• _PROBLEM DETAILS_
Please return the entries word for word, from the first one through the line with "44: 8:44 -> none", including both.
....
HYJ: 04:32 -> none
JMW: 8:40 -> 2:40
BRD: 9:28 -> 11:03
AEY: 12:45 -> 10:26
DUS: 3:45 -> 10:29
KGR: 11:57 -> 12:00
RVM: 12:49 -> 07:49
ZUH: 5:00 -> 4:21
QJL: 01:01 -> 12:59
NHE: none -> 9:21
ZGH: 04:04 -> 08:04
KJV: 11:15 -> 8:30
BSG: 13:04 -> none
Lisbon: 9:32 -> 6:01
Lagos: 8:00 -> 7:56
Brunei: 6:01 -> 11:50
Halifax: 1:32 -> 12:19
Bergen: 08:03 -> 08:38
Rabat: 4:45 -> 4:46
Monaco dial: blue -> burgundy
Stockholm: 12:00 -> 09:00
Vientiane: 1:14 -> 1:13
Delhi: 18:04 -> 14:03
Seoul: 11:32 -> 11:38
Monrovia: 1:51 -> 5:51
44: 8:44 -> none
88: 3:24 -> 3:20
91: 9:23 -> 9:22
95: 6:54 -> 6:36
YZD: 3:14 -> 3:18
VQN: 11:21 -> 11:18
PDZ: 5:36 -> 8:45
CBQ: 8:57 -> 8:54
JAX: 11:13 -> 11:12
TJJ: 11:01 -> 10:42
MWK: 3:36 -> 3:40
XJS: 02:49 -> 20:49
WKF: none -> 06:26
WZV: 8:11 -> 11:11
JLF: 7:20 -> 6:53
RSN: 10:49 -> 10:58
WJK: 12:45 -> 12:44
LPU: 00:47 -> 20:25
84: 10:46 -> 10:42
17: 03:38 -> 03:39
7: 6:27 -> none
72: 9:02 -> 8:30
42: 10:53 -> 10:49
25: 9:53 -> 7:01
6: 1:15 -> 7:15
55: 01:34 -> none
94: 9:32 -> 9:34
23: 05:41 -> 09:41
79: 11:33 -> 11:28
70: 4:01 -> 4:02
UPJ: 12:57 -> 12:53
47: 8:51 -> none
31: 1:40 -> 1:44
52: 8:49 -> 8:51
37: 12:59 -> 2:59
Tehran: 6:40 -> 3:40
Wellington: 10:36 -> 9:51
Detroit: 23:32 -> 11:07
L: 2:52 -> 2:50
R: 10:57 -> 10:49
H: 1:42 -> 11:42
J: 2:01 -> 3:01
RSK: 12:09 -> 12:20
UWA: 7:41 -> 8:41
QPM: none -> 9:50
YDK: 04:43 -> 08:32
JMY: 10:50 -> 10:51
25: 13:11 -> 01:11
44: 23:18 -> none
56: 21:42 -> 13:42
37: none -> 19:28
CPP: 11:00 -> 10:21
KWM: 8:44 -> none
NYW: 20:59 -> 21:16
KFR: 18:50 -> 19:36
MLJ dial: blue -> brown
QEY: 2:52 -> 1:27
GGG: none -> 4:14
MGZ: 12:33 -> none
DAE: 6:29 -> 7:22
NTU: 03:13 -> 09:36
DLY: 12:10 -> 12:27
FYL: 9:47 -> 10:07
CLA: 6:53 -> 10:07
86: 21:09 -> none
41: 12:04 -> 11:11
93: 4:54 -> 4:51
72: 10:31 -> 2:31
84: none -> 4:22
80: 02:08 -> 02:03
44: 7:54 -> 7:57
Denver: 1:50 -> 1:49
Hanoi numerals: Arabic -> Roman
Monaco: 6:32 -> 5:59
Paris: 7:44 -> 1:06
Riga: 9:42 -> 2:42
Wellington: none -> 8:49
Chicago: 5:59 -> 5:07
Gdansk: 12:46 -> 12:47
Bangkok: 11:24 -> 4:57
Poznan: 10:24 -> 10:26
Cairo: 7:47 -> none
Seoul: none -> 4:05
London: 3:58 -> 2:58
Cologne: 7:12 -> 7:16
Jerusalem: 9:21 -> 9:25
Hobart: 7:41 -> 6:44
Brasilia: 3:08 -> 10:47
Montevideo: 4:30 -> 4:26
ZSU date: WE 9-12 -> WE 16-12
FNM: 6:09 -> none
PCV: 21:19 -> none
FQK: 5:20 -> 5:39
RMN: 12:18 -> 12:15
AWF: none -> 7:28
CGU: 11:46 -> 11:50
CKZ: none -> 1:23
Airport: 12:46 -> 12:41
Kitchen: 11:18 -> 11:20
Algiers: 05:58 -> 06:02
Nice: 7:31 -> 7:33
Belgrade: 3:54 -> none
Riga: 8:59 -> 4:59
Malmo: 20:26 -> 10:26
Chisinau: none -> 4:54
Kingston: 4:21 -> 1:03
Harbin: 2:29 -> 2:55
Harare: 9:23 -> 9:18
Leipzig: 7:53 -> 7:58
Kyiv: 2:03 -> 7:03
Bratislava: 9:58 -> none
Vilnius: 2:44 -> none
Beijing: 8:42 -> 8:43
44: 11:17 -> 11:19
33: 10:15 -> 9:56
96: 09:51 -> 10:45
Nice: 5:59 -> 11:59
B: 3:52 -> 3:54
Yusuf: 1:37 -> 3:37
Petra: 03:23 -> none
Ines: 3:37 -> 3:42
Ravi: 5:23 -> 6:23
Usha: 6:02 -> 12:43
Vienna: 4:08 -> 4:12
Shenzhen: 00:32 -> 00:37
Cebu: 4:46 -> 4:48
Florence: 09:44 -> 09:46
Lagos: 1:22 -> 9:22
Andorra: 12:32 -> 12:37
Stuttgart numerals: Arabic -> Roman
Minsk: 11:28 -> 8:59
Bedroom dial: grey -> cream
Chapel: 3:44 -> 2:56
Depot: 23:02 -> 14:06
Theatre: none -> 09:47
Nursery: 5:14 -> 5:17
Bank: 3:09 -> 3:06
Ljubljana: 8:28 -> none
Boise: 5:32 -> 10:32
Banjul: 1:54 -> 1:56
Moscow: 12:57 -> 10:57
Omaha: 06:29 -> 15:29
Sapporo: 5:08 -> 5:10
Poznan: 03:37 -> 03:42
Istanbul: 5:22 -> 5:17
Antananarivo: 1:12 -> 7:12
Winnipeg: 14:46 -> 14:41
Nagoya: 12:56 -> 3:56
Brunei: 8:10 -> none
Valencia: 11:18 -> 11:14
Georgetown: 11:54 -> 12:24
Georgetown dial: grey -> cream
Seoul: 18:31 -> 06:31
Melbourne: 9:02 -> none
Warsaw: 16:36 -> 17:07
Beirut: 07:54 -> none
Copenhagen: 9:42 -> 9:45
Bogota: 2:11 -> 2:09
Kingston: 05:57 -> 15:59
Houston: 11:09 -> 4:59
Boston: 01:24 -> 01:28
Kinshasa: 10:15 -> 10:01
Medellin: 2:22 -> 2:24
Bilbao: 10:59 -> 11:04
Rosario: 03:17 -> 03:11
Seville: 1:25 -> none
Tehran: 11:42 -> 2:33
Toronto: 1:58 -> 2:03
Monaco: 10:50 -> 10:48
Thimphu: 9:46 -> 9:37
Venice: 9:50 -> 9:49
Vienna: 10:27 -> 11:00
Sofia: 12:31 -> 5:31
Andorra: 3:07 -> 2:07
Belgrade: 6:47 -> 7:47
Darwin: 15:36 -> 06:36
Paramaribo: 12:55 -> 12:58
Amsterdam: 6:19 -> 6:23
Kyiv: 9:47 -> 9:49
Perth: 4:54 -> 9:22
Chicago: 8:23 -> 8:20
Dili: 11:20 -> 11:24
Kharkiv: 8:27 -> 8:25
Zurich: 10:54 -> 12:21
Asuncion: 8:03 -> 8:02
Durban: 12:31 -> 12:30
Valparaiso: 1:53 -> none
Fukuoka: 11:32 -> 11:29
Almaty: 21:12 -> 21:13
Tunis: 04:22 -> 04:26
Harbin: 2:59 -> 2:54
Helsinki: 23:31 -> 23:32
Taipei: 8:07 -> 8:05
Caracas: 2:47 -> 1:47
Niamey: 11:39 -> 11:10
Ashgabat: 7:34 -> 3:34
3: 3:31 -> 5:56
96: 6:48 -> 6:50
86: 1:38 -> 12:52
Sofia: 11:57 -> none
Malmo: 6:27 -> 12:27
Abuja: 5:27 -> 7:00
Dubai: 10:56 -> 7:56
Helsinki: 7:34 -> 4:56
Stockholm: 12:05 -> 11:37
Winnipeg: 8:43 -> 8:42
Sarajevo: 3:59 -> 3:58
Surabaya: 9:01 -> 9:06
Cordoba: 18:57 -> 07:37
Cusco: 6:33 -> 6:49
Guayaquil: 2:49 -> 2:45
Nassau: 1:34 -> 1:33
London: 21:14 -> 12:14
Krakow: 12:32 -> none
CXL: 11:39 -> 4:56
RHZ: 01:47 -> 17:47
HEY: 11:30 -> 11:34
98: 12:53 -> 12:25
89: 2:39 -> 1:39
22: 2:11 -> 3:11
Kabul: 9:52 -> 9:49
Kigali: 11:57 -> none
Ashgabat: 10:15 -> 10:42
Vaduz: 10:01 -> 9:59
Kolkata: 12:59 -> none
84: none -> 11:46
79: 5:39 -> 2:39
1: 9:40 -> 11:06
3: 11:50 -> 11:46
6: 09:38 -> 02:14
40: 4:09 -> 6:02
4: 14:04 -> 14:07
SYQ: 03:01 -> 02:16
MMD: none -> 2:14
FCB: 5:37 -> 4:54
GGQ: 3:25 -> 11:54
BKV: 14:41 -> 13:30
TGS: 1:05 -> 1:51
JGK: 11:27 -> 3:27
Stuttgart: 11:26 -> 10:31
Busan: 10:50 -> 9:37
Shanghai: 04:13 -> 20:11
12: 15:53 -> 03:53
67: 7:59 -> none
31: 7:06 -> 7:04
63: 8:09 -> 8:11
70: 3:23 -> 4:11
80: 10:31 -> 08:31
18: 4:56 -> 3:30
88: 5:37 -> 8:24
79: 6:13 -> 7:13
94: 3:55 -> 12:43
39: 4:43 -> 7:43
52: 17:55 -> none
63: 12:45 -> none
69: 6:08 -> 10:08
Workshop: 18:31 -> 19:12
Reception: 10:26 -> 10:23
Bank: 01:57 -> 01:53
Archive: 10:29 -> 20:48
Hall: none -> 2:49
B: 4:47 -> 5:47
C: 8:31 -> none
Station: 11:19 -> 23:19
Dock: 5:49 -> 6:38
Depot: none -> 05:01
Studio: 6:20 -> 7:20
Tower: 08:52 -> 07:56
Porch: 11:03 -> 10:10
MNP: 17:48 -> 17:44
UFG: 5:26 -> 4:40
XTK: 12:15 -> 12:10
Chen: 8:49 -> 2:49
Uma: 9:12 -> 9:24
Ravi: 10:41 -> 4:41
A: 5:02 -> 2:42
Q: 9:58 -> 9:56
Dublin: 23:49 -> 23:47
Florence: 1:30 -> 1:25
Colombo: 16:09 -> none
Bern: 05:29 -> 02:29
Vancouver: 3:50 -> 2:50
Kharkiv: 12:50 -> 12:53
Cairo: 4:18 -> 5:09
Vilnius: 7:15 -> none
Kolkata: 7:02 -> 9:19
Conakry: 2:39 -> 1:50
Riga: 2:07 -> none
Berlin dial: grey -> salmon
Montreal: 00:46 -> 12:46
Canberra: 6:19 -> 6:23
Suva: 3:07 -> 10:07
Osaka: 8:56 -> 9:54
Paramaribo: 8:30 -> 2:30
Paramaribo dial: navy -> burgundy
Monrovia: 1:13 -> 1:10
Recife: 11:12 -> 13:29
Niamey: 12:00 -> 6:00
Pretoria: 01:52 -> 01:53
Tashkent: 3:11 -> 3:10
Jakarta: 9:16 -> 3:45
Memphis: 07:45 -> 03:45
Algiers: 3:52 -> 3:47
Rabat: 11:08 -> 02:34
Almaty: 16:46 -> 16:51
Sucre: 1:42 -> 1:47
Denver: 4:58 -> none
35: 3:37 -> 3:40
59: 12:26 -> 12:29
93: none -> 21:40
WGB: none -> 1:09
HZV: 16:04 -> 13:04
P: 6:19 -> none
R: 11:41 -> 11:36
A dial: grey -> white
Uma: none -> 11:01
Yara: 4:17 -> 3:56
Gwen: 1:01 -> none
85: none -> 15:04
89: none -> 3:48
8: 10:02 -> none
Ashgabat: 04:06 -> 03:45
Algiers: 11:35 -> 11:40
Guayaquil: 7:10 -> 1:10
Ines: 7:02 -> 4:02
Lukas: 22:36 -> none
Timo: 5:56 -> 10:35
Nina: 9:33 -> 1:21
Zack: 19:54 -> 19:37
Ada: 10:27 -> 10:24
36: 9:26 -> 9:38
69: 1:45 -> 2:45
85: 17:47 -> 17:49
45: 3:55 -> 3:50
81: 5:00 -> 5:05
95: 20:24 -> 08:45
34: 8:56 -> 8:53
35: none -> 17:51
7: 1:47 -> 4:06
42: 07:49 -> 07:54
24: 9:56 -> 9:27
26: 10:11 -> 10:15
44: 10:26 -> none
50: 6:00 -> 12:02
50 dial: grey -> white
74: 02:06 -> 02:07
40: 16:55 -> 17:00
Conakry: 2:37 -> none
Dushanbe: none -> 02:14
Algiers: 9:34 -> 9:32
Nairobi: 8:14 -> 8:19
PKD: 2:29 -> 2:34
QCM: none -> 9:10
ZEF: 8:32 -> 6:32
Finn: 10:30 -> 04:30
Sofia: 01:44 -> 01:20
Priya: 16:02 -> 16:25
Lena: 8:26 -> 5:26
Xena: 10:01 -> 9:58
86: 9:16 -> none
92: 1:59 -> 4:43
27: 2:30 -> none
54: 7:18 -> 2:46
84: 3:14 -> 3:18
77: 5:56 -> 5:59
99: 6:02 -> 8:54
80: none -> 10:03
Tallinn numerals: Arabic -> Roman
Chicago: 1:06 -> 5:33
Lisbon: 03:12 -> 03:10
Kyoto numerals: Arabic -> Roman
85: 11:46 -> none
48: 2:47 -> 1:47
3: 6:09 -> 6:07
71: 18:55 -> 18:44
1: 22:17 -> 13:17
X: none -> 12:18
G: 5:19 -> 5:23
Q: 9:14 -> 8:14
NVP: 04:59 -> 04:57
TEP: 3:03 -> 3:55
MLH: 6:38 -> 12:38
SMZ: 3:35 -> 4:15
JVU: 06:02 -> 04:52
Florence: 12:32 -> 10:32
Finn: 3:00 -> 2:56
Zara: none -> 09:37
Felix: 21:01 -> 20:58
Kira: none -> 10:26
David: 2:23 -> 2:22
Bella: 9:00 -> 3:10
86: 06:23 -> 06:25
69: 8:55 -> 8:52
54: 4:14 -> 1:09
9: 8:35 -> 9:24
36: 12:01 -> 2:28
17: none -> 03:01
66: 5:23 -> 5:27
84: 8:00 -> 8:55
....
• _REPLY TO THE TASK_
HYJ: 04:32 -> none
JMW: 8:40 -> 2:40
BRD: 9:28 -> 11:03
AEY: 12:45 -> 10:26
DUS: 3:45 -> 10:29
KGR: 11:57 -> 12:00
RVM: 12:49 -> 07:49
ZUH: 5:00 -> 4:21
QJL: 01:01 -> 12:59
NHE: none -> 9:21
ZGH: 04:04 -> 08:04
KJV: 11:15 -> 8:30
BSG: 13:04 -> none
Lisbon: 9:32 -> 6:01
Lagos: 8:00 -> 7:56
Brunei: 6:01 -> 11:50
Halifax: 1:32 -> 12:19
Bergen: 08:03 -> 08:38
Rabat: 4:45 -> 4:46
Monaco dial: blue -> burgundy
Stockholm: 12:00 -> 09:00
Vientiane: 1:14 -> 1:13
Delhi: 18:04 -> 14:03
Seoul: 11:32 -> 11:38
Monrovia: 1:51 -> 5:51
44: 8:44 -> none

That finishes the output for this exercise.